## WORK TO COMPLETE
What follows is a set of entries. Give them again exactly, without the pictures.

*** EXERCISE DATA ***

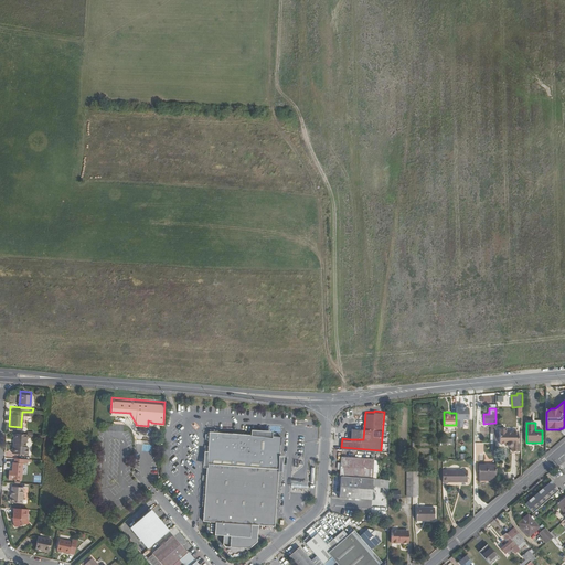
[(352,427),(351,439),(363,439),(364,427),(352,427)]
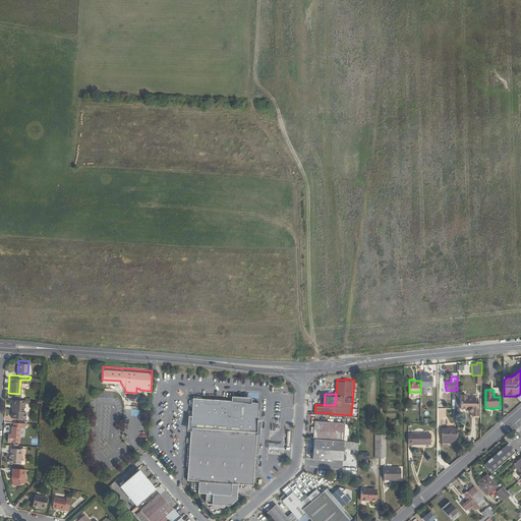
[(467,395),(461,395),(461,409),(468,409),(468,410),(468,411),(469,412),(470,412),(471,412),(472,412),(472,416),(478,416),(478,400),(473,399),(473,398),(467,398),(467,395)]
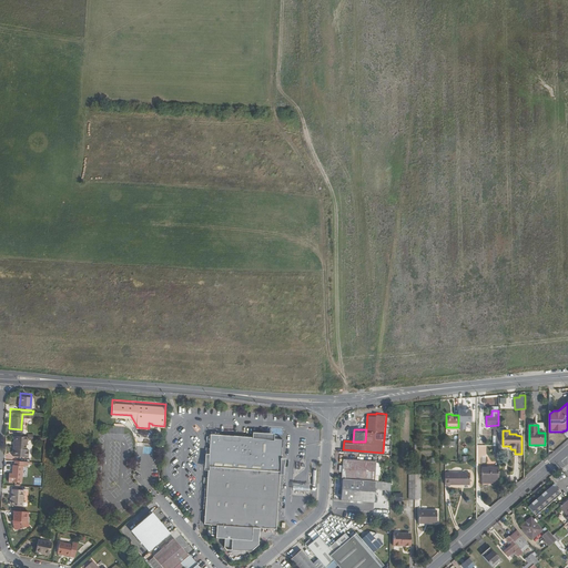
[(26,433),(14,432),(13,440),(12,439),(11,453),(23,454),(24,440),(26,440),(26,433)]
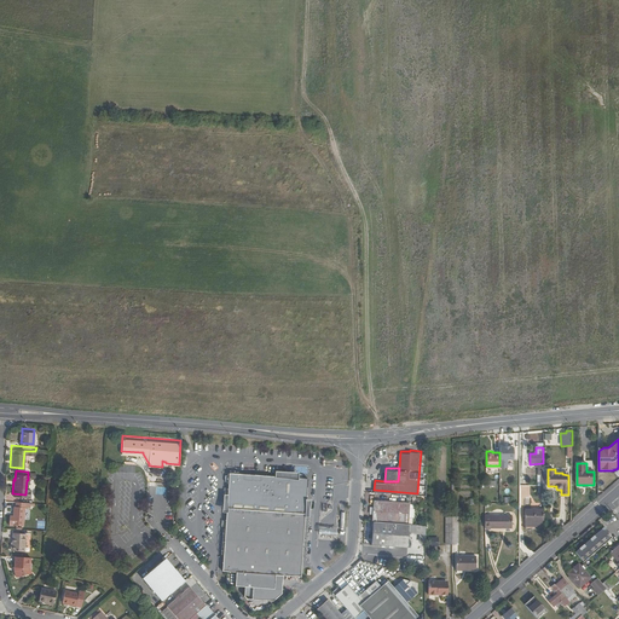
[(307,476),(230,470),(221,568),(236,570),(235,584),(244,584),(243,594),(246,596),(271,599),(281,593),(282,573),(300,574),(307,476)]
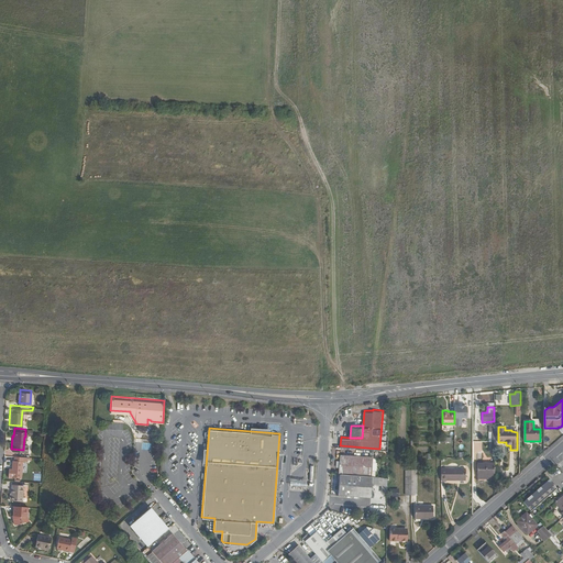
[(151,450),(151,440),(142,440),(142,450),(151,450)]
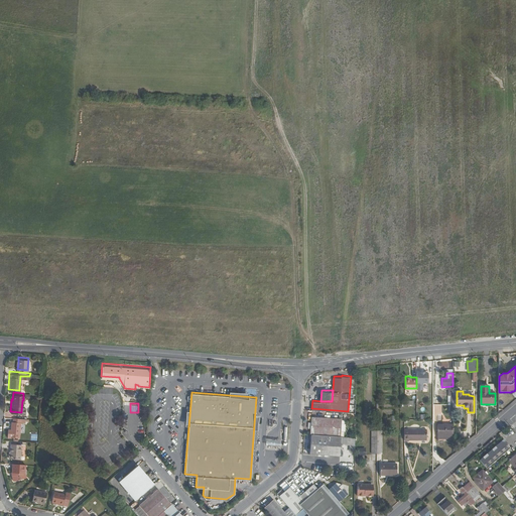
[(8,426),(7,434),(19,435),(21,415),(14,415),(14,419),(14,426),(11,426),(8,426)]
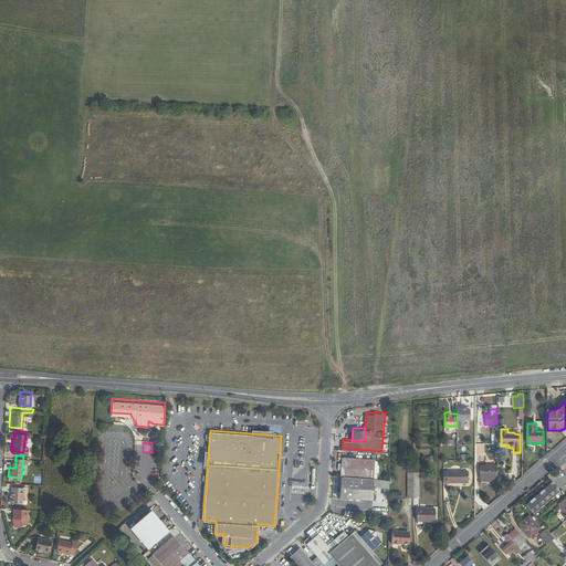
[(342,456),(341,475),(374,478),(375,458),(342,456)]
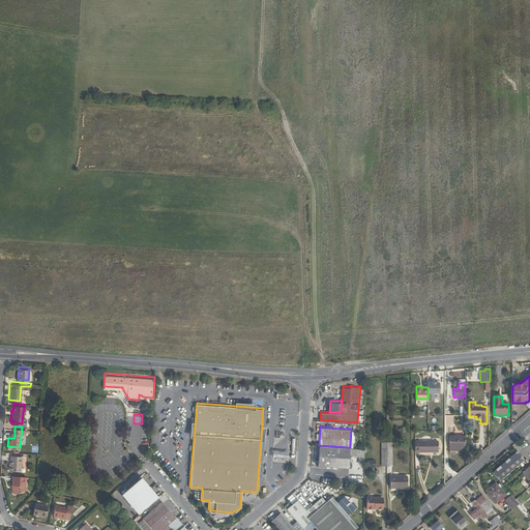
[(449,438),(449,448),(465,449),(465,438),(449,438)]
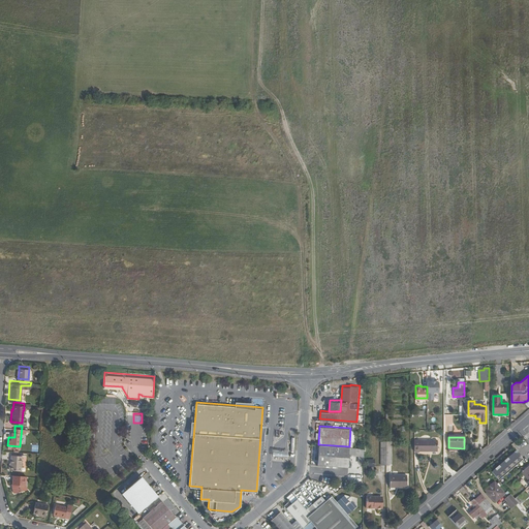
[(437,441),(413,441),(413,453),(437,453),(437,441)]
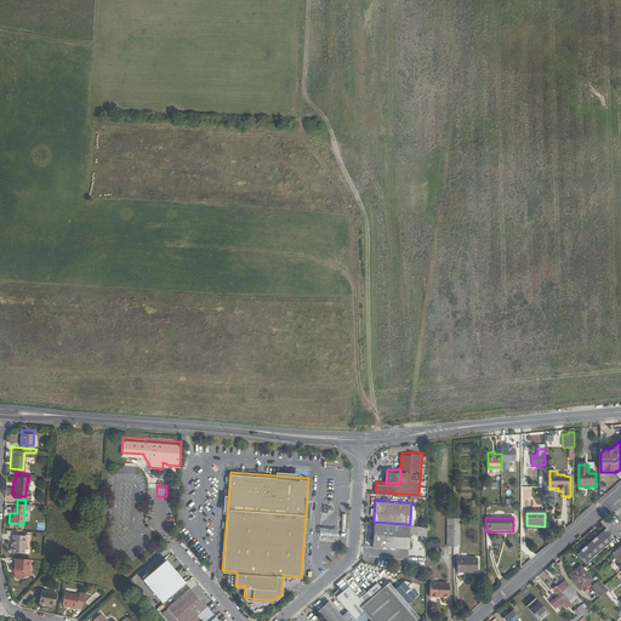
[(410,524),(374,522),(372,545),(409,547),(410,533),(411,525),(410,524)]
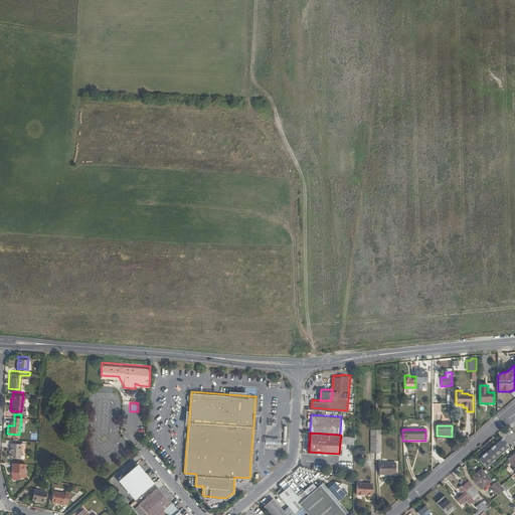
[(497,455),(505,448),(498,440),(491,445),(493,448),(494,449),(493,450),(497,455)]
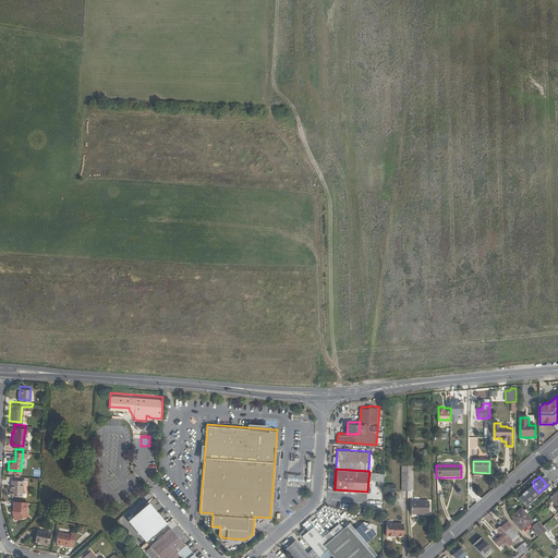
[(22,477),(11,477),(10,493),(21,494),(22,477)]
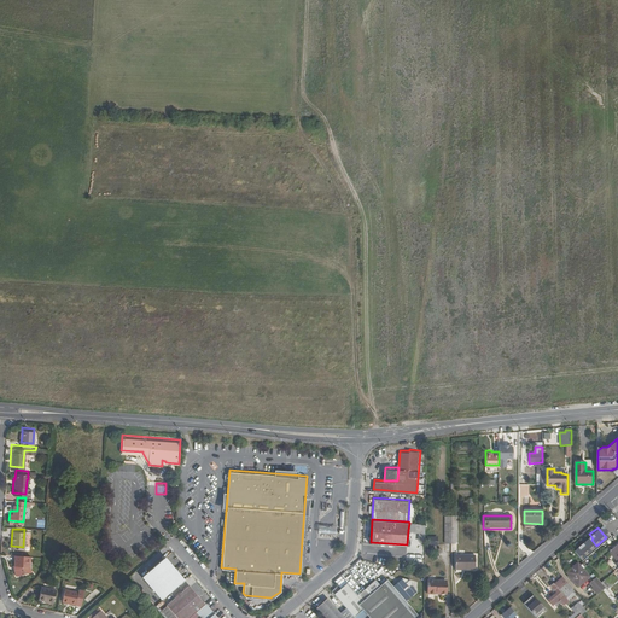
[(30,553),(13,552),(12,563),(15,564),(15,565),(12,566),(15,573),(28,570),(27,564),(27,559),(29,559),(30,553)]
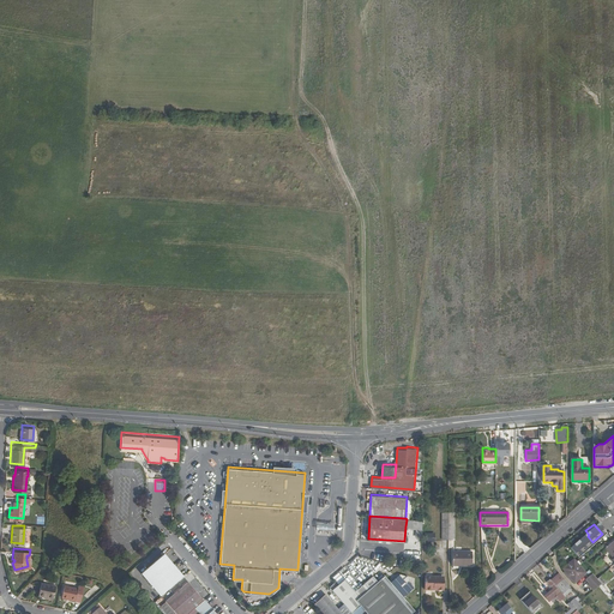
[(140,570),(160,594),(185,572),(184,571),(181,573),(163,551),(140,570)]
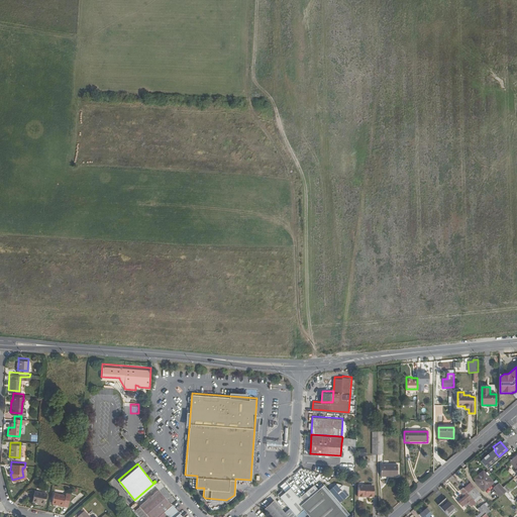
[(397,466),(381,466),(381,477),(397,477),(397,466)]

*** End of EXERCISE DATA ***

## FINAL ANSWER
[(352,427),(351,439),(363,439),(364,427),(352,427)]
[(467,395),(461,395),(461,409),(468,409),(468,410),(468,411),(469,412),(470,412),(471,412),(472,412),(472,416),(478,416),(478,400),(473,399),(473,398),(467,398),(467,395)]
[(26,433),(14,432),(13,440),(12,439),(11,453),(23,454),(24,440),(26,440),(26,433)]
[(307,476),(230,470),(221,568),(236,570),(235,584),(244,584),(243,594),(246,596),(271,599),(281,593),(282,573),(300,574),(307,476)]
[(151,450),(151,440),(142,440),(142,450),(151,450)]
[(8,426),(7,434),(19,435),(21,415),(14,415),(14,419),(14,426),(11,426),(8,426)]
[(342,456),(341,475),(374,478),(375,458),(342,456)]
[(449,438),(449,448),(465,449),(465,438),(449,438)]
[(437,441),(413,441),(413,453),(437,453),(437,441)]
[(410,524),(374,522),(372,545),(409,547),(410,533),(411,525),(410,524)]
[(497,455),(505,448),(498,440),(491,445),(493,448),(494,449),(493,450),(497,455)]
[(22,477),(11,477),(10,493),(21,494),(22,477)]
[(30,553),(13,552),(12,563),(15,564),(15,565),(12,566),(15,573),(28,570),(27,564),(27,559),(29,559),(30,553)]
[(140,570),(160,594),(185,572),(184,571),(181,573),(163,551),(140,570)]
[(397,466),(381,466),(381,477),(397,477),(397,466)]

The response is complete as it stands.